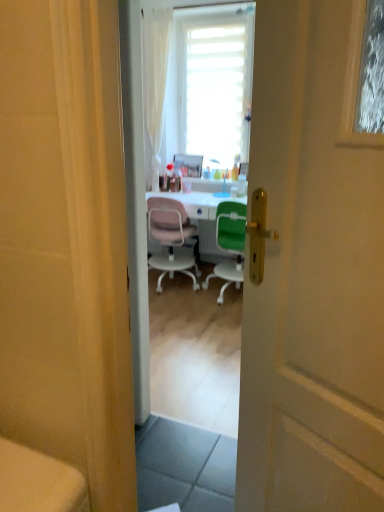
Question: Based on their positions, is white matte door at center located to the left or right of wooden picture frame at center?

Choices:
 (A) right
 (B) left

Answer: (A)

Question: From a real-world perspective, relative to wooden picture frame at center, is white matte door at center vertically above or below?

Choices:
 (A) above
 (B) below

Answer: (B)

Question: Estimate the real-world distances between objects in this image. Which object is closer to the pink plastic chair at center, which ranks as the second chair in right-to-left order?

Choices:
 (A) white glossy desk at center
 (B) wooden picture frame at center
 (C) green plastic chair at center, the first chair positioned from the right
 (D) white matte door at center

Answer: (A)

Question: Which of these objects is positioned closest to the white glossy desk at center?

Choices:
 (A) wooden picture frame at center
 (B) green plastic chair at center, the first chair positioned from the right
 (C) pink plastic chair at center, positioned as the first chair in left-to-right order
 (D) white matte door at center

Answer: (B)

***

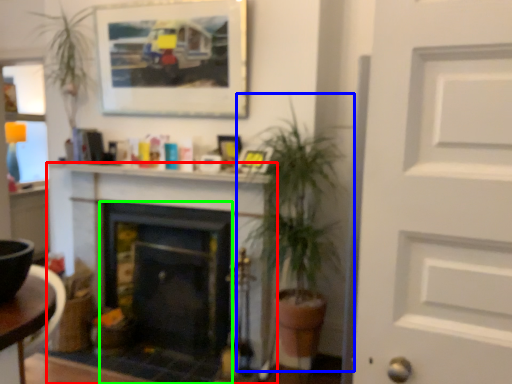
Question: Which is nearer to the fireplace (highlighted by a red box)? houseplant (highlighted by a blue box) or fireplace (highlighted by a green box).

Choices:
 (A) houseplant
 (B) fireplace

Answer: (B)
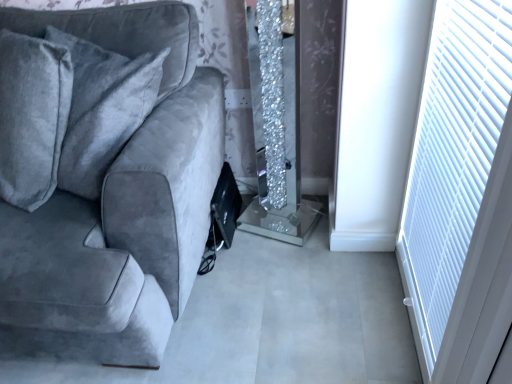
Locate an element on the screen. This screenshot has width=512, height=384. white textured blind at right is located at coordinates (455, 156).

***

Pull out every line from the preceding entries that contains the word "above".

Question: From a real-world perspective, relative to wooden picture frame at center, is white matte door at center vertically above or below?
 (A) above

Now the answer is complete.